[TO DO]: Search the records for "shoe" and copy each line that holds it.

[SOURCE DATA]:
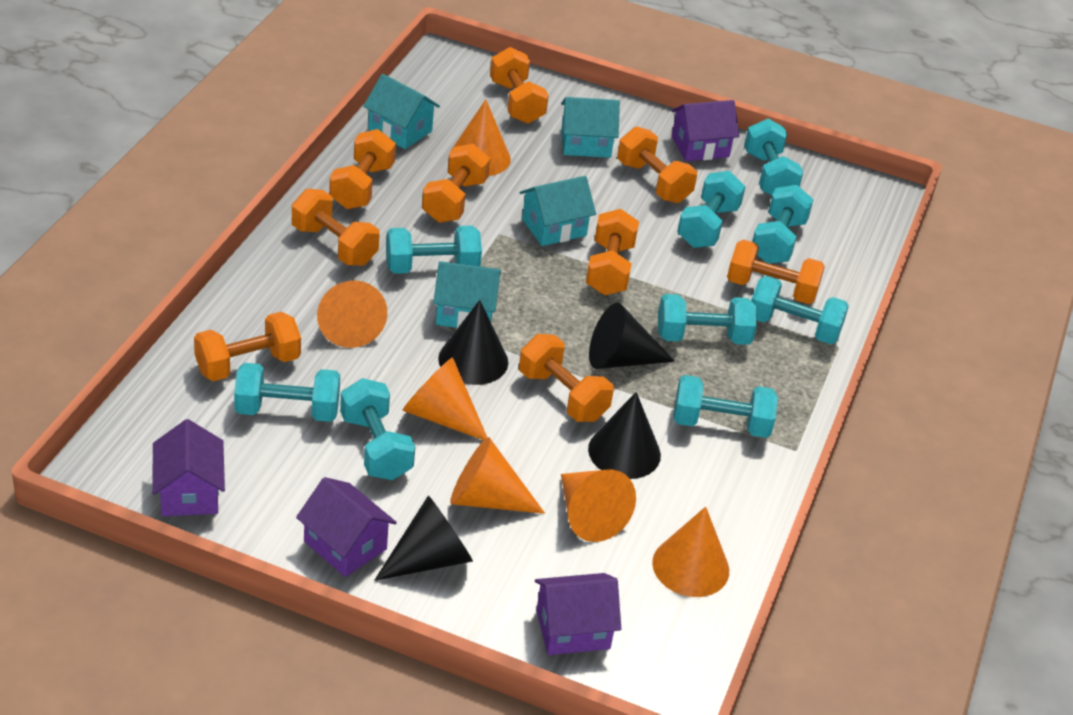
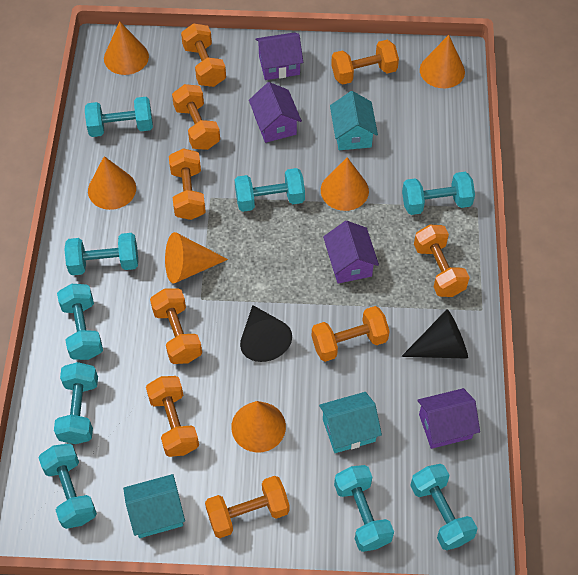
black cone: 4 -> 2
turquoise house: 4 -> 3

...

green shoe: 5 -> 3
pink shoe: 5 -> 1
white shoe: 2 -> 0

[FINAL ANSWER]:
green shoe: 5 -> 3
pink shoe: 5 -> 1
white shoe: 2 -> 0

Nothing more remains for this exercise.